** Task description **
Please repeat the items from the line with "Question: In this" up to and including the line with "Question: Does black", replacing "floral-patterned fabric curtain" with "patterned cloth curtain" and keeping everything else the same.

** Exercise input **
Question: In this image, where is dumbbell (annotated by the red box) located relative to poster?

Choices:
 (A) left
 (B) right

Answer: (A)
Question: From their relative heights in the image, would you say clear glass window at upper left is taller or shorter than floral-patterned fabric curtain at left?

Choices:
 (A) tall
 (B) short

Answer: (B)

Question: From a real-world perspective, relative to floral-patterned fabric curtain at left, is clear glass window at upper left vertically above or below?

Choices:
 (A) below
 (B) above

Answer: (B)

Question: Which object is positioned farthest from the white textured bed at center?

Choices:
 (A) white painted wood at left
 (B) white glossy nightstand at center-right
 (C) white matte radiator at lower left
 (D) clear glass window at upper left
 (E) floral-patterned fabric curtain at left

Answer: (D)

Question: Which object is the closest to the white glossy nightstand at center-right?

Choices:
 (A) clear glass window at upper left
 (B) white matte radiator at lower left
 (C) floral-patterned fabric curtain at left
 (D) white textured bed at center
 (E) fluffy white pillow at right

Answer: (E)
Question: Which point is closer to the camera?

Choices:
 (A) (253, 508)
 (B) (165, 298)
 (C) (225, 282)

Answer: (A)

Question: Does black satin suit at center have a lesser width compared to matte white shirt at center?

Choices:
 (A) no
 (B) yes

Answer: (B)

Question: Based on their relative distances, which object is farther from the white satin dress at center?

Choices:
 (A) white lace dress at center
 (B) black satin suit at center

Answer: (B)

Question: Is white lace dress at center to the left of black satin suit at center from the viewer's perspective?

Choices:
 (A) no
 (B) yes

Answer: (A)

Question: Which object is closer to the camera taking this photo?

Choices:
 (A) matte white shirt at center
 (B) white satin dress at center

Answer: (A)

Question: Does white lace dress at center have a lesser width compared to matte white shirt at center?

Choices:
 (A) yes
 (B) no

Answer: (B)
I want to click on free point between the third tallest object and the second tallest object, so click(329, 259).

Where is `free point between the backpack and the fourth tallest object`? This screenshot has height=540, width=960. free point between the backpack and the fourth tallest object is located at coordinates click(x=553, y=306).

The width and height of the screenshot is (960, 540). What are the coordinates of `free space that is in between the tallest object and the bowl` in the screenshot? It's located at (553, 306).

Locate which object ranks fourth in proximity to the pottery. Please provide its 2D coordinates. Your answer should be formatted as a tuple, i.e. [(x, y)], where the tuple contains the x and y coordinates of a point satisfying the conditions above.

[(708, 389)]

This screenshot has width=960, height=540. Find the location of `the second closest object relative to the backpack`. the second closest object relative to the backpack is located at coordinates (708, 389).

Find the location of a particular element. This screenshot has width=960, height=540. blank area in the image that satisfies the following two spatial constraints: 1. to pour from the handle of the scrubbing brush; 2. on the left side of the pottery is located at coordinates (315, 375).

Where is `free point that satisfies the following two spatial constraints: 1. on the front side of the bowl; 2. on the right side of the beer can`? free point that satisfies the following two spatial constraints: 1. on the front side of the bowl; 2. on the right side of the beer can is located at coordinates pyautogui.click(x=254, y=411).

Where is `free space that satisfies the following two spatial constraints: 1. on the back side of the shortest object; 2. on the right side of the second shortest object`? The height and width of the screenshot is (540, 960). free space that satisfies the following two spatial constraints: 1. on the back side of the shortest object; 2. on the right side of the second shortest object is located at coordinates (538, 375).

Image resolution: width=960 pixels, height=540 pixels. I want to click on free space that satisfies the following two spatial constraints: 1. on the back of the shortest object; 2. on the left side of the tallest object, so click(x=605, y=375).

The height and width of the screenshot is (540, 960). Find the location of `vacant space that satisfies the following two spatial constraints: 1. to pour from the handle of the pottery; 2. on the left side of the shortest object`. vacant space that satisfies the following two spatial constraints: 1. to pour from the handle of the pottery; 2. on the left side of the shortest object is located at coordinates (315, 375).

...

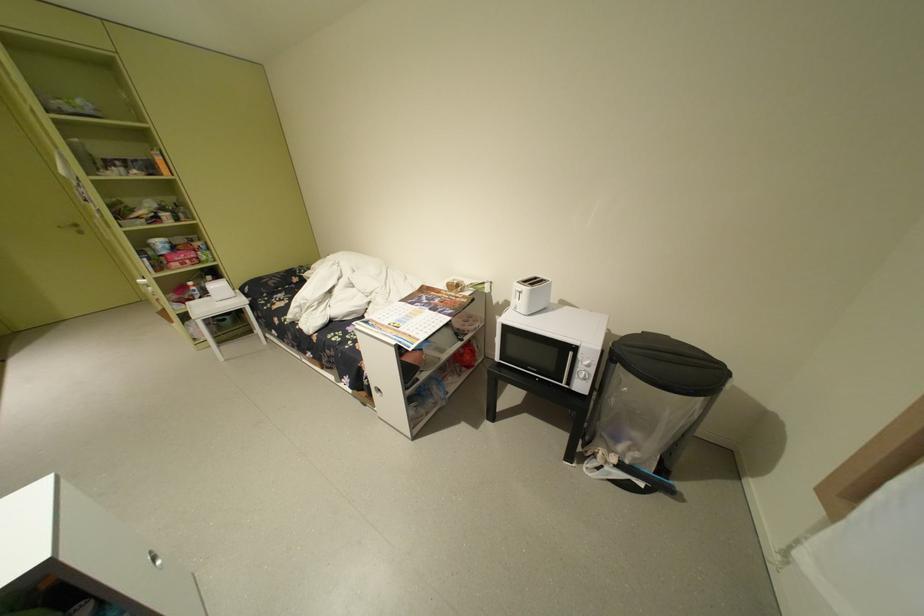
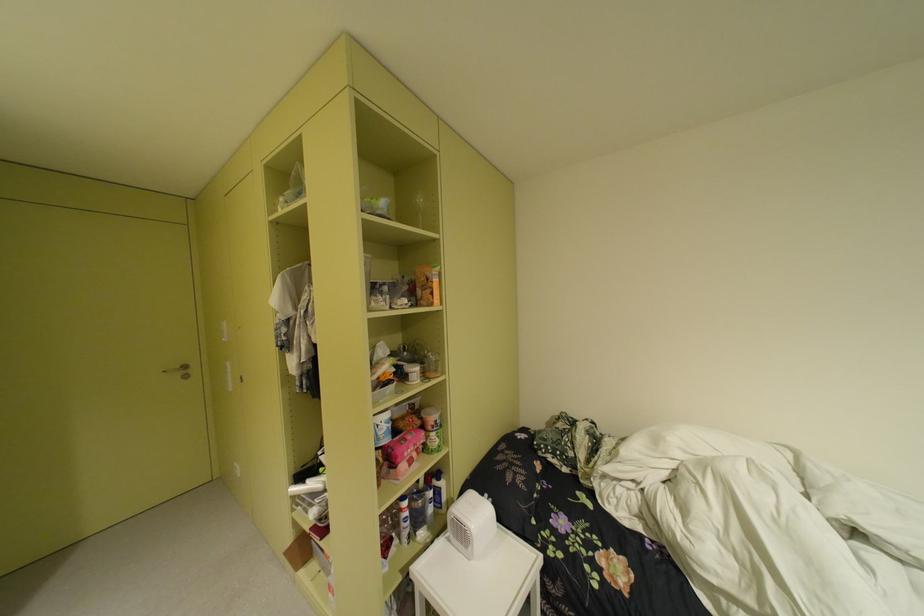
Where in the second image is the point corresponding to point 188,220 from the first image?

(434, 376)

** Exercise result **
Question: In this image, where is dumbbell (annotated by the red box) located relative to poster?

Choices:
 (A) left
 (B) right

Answer: (A)
Question: From their relative heights in the image, would you say clear glass window at upper left is taller or shorter than patterned cloth curtain at left?

Choices:
 (A) tall
 (B) short

Answer: (B)

Question: From a real-world perspective, relative to patterned cloth curtain at left, is clear glass window at upper left vertically above or below?

Choices:
 (A) below
 (B) above

Answer: (B)

Question: Which object is positioned farthest from the white textured bed at center?

Choices:
 (A) white painted wood at left
 (B) white glossy nightstand at center-right
 (C) white matte radiator at lower left
 (D) clear glass window at upper left
 (E) patterned cloth curtain at left

Answer: (D)

Question: Which object is the closest to the white glossy nightstand at center-right?

Choices:
 (A) clear glass window at upper left
 (B) white matte radiator at lower left
 (C) patterned cloth curtain at left
 (D) white textured bed at center
 (E) fluffy white pillow at right

Answer: (E)
Question: Which point is closer to the camera?

Choices:
 (A) (253, 508)
 (B) (165, 298)
 (C) (225, 282)

Answer: (A)

Question: Does black satin suit at center have a lesser width compared to matte white shirt at center?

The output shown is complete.